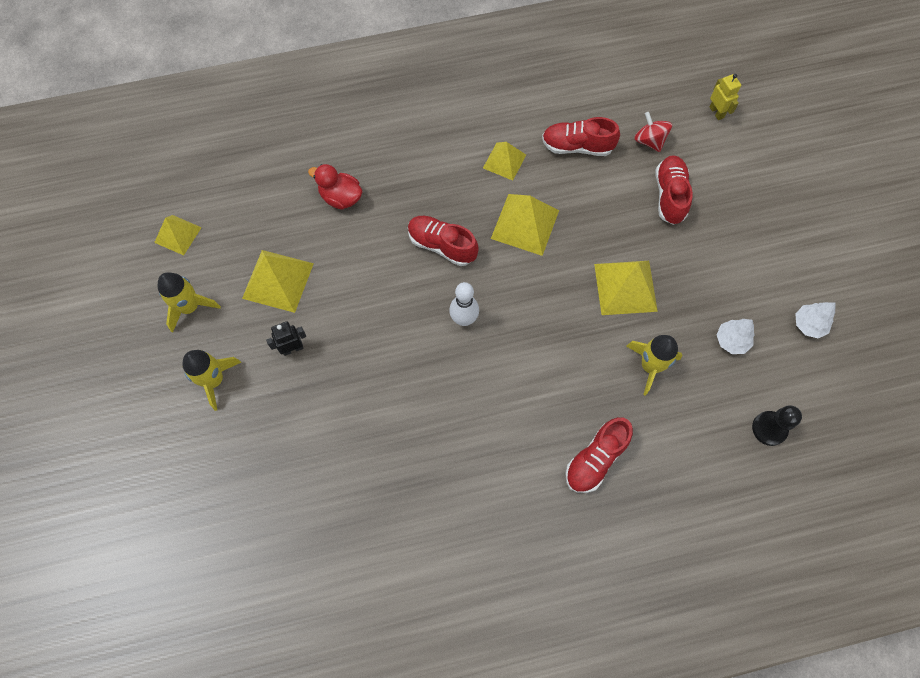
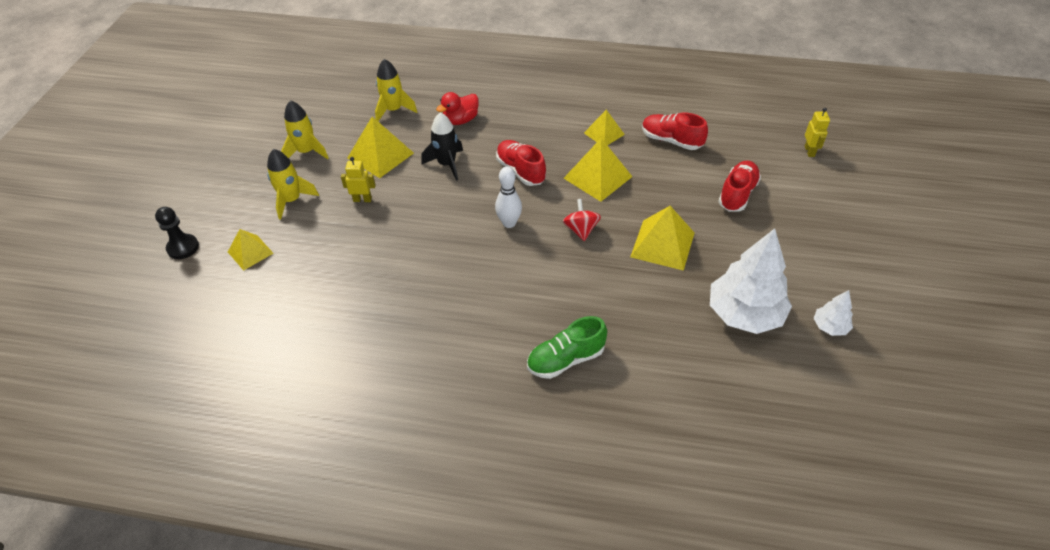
camera: 25 degrees right, 20 degrees down
(178, 234) = (328, 109): yellow pyramid -> yellow pyramid (250, 252)
(292, 348) = (362, 199): black robot -> yellow robot
(341, 197) = (460, 120): red duck -> red duck turned 90 degrees counterclockwise
(358, 266) = (447, 164): none -> black rocket
(595, 459) = (565, 359): red shoe -> green shoe
(649, 141) = (737, 154): red spinning top -> red spinning top (581, 230)
(650, 366) = (655, 307): yellow rocket -> yellow rocket (394, 110)
(731, 340) = (744, 314): white tree -> white tree, size x2.14
(769, 428) = (749, 395): black pawn -> black pawn (183, 247)

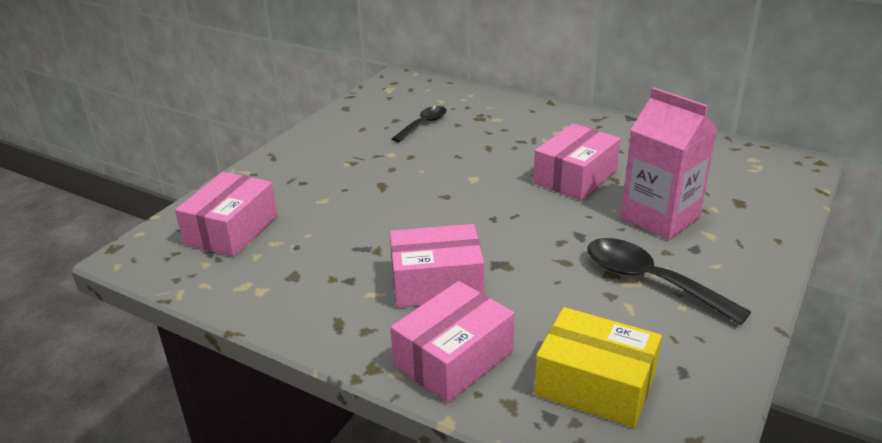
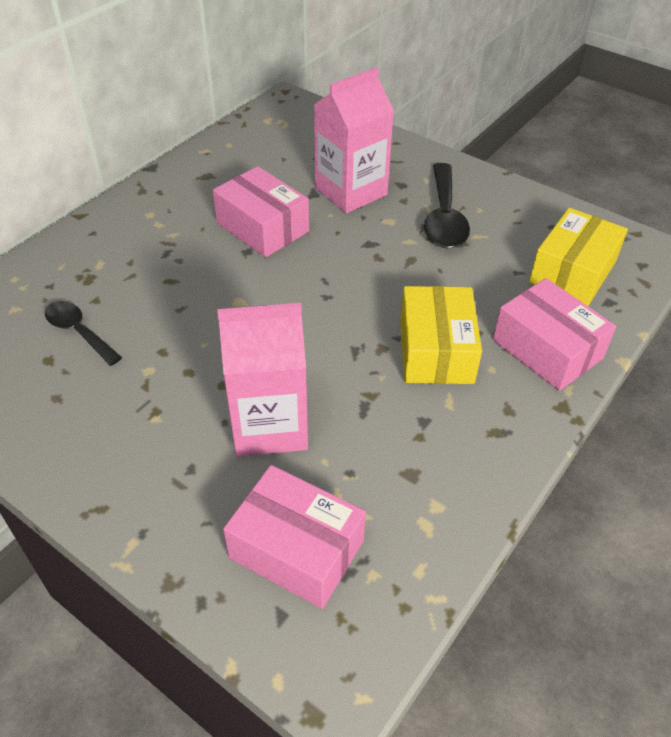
camera: 85 degrees left, 15 degrees up
(342, 207) = (269, 425): none -> pink carton
(436, 283) = (436, 350): pink box -> yellow box
(650, 281) = (444, 217): black spoon -> black spoon turned 45 degrees counterclockwise

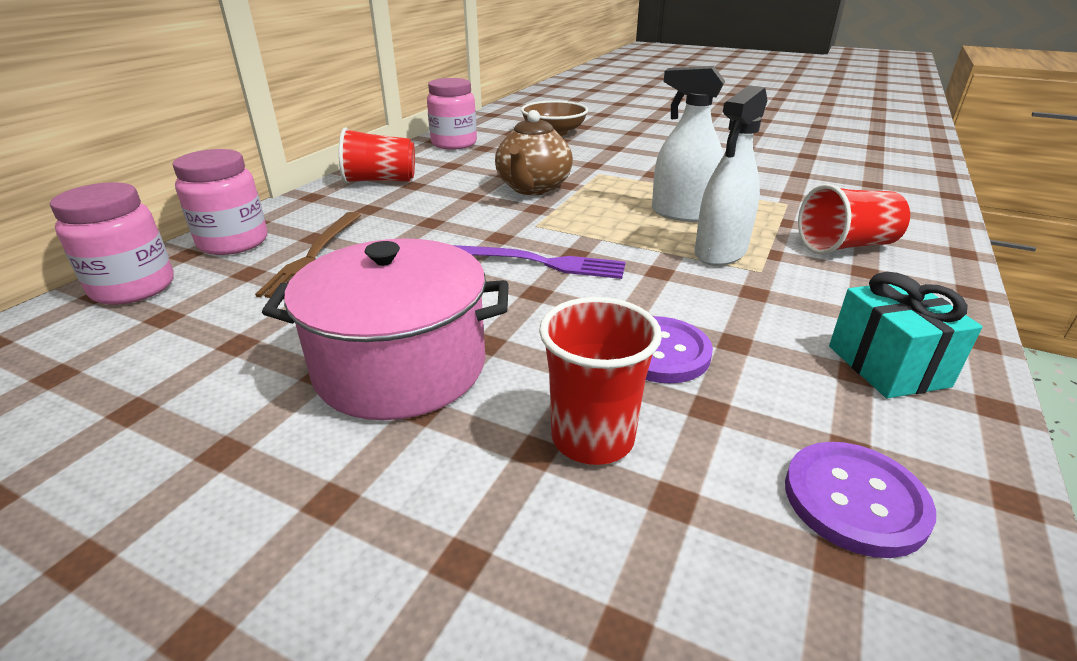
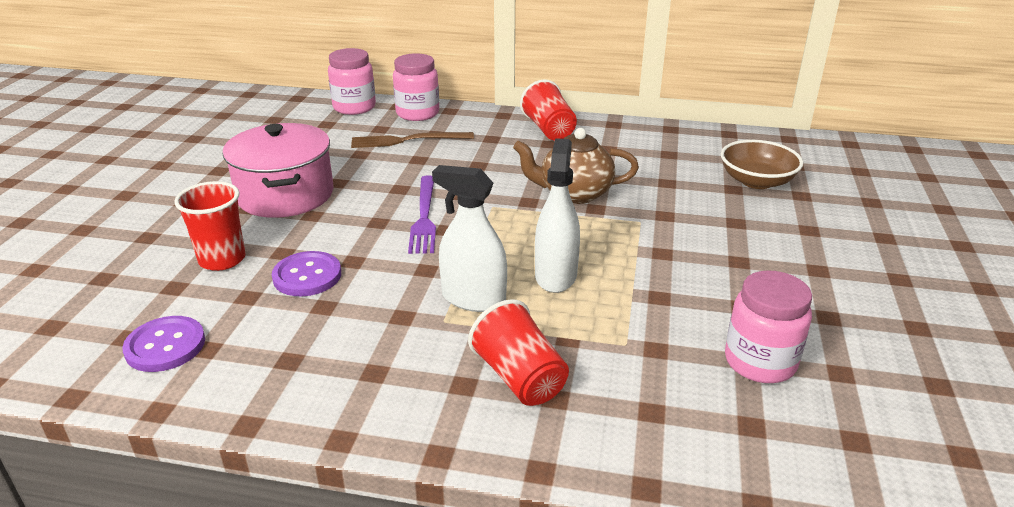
camera: 75 degrees right, 0 degrees up
(454, 144) = (667, 139): pink jar -> pink jar (760, 362)
(887, 366) = (298, 376): turquoise gift -> none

→ What is being asked
What you return must match the entries above exactly, apart from the pictures, which are left out.

→ Answer for the task
camera: 25 degrees right, 20 degrees down
(178, 234) = (328, 109): yellow pyramid -> yellow pyramid (250, 252)
(292, 348) = (362, 199): black robot -> yellow robot
(341, 197) = (460, 120): red duck -> red duck turned 90 degrees counterclockwise
(358, 266) = (447, 164): none -> black rocket
(595, 459) = (565, 359): red shoe -> green shoe
(649, 141) = (737, 154): red spinning top -> red spinning top (581, 230)
(650, 366) = (655, 307): yellow rocket -> yellow rocket (394, 110)
(731, 340) = (744, 314): white tree -> white tree, size x2.14
(769, 428) = (749, 395): black pawn -> black pawn (183, 247)

camera: 85 degrees left, 15 degrees up
(342, 207) = (269, 425): none -> pink carton
(436, 283) = (436, 350): pink box -> yellow box
(650, 281) = (444, 217): black spoon -> black spoon turned 45 degrees counterclockwise

camera: 75 degrees right, 0 degrees up
(454, 144) = (667, 139): pink jar -> pink jar (760, 362)
(887, 366) = (298, 376): turquoise gift -> none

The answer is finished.